» **WHAT YOU WILL DO**:
Below is a set of records. Please retype every one exactly.

Collection entries:
######

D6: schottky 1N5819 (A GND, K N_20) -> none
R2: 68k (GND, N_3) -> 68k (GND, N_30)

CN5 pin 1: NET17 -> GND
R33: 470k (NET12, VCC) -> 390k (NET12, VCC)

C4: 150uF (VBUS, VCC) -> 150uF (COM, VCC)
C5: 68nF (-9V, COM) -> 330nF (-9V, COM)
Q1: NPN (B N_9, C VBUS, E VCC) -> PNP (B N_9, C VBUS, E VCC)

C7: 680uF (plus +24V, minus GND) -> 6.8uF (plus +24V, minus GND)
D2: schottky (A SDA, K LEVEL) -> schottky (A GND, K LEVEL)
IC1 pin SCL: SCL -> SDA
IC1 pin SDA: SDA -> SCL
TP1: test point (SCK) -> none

######

» **TASK SOLUTION**:
D6: schottky 1N5819 (A GND, K N_20) -> none
R2: 68k (GND, N_3) -> 68k (GND, N_30)

CN5 pin 1: NET17 -> GND
R33: 470k (NET12, VCC) -> 390k (NET12, VCC)

C4: 150uF (VBUS, VCC) -> 150uF (COM, VCC)
C5: 68nF (-9V, COM) -> 330nF (-9V, COM)
Q1: NPN (B N_9, C VBUS, E VCC) -> PNP (B N_9, C VBUS, E VCC)

C7: 680uF (plus +24V, minus GND) -> 6.8uF (plus +24V, minus GND)
D2: schottky (A SDA, K LEVEL) -> schottky (A GND, K LEVEL)
IC1 pin SCL: SCL -> SDA
IC1 pin SDA: SDA -> SCL
TP1: test point (SCK) -> none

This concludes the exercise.